What to work on: Exactly as written, return every line of the data below.
--- Task inputs ---
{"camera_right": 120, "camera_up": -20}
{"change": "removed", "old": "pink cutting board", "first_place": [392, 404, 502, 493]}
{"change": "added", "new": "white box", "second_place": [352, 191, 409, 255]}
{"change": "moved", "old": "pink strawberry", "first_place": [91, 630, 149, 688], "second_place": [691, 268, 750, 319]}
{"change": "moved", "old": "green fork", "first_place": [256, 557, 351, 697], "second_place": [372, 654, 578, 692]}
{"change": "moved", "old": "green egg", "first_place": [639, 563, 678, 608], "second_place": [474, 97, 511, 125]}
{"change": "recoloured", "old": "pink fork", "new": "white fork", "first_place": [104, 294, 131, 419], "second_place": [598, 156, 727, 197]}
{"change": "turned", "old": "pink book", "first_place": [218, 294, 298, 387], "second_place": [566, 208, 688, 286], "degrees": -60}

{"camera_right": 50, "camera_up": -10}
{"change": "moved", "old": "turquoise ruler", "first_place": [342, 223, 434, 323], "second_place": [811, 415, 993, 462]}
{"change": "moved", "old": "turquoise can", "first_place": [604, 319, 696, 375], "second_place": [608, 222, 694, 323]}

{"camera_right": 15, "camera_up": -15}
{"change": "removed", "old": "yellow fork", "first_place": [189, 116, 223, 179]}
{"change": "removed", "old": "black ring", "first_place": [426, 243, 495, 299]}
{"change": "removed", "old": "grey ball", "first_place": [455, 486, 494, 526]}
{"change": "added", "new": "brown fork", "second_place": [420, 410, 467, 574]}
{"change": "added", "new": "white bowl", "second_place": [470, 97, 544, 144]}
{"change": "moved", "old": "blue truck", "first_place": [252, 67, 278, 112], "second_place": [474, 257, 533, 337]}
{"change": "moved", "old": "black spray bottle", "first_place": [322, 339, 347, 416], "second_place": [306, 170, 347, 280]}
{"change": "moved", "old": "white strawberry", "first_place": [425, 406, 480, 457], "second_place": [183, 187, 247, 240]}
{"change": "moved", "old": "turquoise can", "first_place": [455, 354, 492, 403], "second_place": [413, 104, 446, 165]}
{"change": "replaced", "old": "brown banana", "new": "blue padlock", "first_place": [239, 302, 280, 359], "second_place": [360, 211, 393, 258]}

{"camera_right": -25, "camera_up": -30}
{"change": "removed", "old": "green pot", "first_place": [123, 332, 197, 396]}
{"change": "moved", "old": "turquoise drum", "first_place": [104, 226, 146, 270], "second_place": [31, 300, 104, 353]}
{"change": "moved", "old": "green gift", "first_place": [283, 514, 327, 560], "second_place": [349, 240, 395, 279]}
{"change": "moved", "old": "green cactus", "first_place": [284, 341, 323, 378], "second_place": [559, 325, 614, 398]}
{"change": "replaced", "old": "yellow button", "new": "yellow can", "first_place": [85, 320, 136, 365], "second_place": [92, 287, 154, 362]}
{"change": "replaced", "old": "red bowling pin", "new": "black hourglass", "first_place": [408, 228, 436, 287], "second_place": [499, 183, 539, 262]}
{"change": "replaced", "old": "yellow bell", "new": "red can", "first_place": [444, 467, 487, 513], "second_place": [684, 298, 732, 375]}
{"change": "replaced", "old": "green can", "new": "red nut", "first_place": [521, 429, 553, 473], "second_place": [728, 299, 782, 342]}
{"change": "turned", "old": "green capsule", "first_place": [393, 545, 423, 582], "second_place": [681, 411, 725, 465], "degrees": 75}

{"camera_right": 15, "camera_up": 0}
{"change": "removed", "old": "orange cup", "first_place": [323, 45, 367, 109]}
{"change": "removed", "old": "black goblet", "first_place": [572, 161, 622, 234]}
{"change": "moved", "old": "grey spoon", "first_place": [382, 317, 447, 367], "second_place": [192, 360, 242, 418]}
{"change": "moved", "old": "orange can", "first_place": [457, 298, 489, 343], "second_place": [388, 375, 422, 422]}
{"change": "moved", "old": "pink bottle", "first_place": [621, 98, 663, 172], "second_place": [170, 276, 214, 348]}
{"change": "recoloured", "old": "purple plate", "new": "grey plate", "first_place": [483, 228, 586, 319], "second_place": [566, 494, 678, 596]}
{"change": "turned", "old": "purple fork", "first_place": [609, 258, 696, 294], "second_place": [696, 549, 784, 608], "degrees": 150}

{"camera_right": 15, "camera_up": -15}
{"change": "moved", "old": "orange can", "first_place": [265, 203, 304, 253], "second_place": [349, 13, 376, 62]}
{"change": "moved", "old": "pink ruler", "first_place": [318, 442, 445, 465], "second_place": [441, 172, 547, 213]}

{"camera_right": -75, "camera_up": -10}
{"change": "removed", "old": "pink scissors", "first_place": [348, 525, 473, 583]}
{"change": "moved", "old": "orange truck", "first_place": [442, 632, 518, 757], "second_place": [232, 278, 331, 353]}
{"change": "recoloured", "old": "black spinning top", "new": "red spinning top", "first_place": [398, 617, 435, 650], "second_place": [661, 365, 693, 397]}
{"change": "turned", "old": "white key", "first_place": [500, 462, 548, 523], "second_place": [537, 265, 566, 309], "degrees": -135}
---
Answer space:
{"camera_right": 120, "camera_up": -20}
{"change": "removed", "old": "pink cutting board", "first_place": [392, 404, 502, 493]}
{"change": "added", "new": "white box", "second_place": [352, 191, 409, 255]}
{"change": "moved", "old": "pink strawberry", "first_place": [91, 630, 149, 688], "second_place": [691, 268, 750, 319]}
{"change": "moved", "old": "green fork", "first_place": [256, 557, 351, 697], "second_place": [372, 654, 578, 692]}
{"change": "moved", "old": "green egg", "first_place": [639, 563, 678, 608], "second_place": [474, 97, 511, 125]}
{"change": "recoloured", "old": "pink fork", "new": "white fork", "first_place": [104, 294, 131, 419], "second_place": [598, 156, 727, 197]}
{"change": "turned", "old": "pink book", "first_place": [218, 294, 298, 387], "second_place": [566, 208, 688, 286], "degrees": -60}

{"camera_right": 50, "camera_up": -10}
{"change": "moved", "old": "turquoise ruler", "first_place": [342, 223, 434, 323], "second_place": [811, 415, 993, 462]}
{"change": "moved", "old": "turquoise can", "first_place": [604, 319, 696, 375], "second_place": [608, 222, 694, 323]}

{"camera_right": 15, "camera_up": -15}
{"change": "removed", "old": "yellow fork", "first_place": [189, 116, 223, 179]}
{"change": "removed", "old": "black ring", "first_place": [426, 243, 495, 299]}
{"change": "removed", "old": "grey ball", "first_place": [455, 486, 494, 526]}
{"change": "added", "new": "brown fork", "second_place": [420, 410, 467, 574]}
{"change": "added", "new": "white bowl", "second_place": [470, 97, 544, 144]}
{"change": "moved", "old": "blue truck", "first_place": [252, 67, 278, 112], "second_place": [474, 257, 533, 337]}
{"change": "moved", "old": "black spray bottle", "first_place": [322, 339, 347, 416], "second_place": [306, 170, 347, 280]}
{"change": "moved", "old": "white strawberry", "first_place": [425, 406, 480, 457], "second_place": [183, 187, 247, 240]}
{"change": "moved", "old": "turquoise can", "first_place": [455, 354, 492, 403], "second_place": [413, 104, 446, 165]}
{"change": "replaced", "old": "brown banana", "new": "blue padlock", "first_place": [239, 302, 280, 359], "second_place": [360, 211, 393, 258]}

{"camera_right": -25, "camera_up": -30}
{"change": "removed", "old": "green pot", "first_place": [123, 332, 197, 396]}
{"change": "moved", "old": "turquoise drum", "first_place": [104, 226, 146, 270], "second_place": [31, 300, 104, 353]}
{"change": "moved", "old": "green gift", "first_place": [283, 514, 327, 560], "second_place": [349, 240, 395, 279]}
{"change": "moved", "old": "green cactus", "first_place": [284, 341, 323, 378], "second_place": [559, 325, 614, 398]}
{"change": "replaced", "old": "yellow button", "new": "yellow can", "first_place": [85, 320, 136, 365], "second_place": [92, 287, 154, 362]}
{"change": "replaced", "old": "red bowling pin", "new": "black hourglass", "first_place": [408, 228, 436, 287], "second_place": [499, 183, 539, 262]}
{"change": "replaced", "old": "yellow bell", "new": "red can", "first_place": [444, 467, 487, 513], "second_place": [684, 298, 732, 375]}
{"change": "replaced", "old": "green can", "new": "red nut", "first_place": [521, 429, 553, 473], "second_place": [728, 299, 782, 342]}
{"change": "turned", "old": "green capsule", "first_place": [393, 545, 423, 582], "second_place": [681, 411, 725, 465], "degrees": 75}

{"camera_right": 15, "camera_up": 0}
{"change": "removed", "old": "orange cup", "first_place": [323, 45, 367, 109]}
{"change": "removed", "old": "black goblet", "first_place": [572, 161, 622, 234]}
{"change": "moved", "old": "grey spoon", "first_place": [382, 317, 447, 367], "second_place": [192, 360, 242, 418]}
{"change": "moved", "old": "orange can", "first_place": [457, 298, 489, 343], "second_place": [388, 375, 422, 422]}
{"change": "moved", "old": "pink bottle", "first_place": [621, 98, 663, 172], "second_place": [170, 276, 214, 348]}
{"change": "recoloured", "old": "purple plate", "new": "grey plate", "first_place": [483, 228, 586, 319], "second_place": [566, 494, 678, 596]}
{"change": "turned", "old": "purple fork", "first_place": [609, 258, 696, 294], "second_place": [696, 549, 784, 608], "degrees": 150}

{"camera_right": 15, "camera_up": -15}
{"change": "moved", "old": "orange can", "first_place": [265, 203, 304, 253], "second_place": [349, 13, 376, 62]}
{"change": "moved", "old": "pink ruler", "first_place": [318, 442, 445, 465], "second_place": [441, 172, 547, 213]}

{"camera_right": -75, "camera_up": -10}
{"change": "removed", "old": "pink scissors", "first_place": [348, 525, 473, 583]}
{"change": "moved", "old": "orange truck", "first_place": [442, 632, 518, 757], "second_place": [232, 278, 331, 353]}
{"change": "recoloured", "old": "black spinning top", "new": "red spinning top", "first_place": [398, 617, 435, 650], "second_place": [661, 365, 693, 397]}
{"change": "turned", "old": "white key", "first_place": [500, 462, 548, 523], "second_place": [537, 265, 566, 309], "degrees": -135}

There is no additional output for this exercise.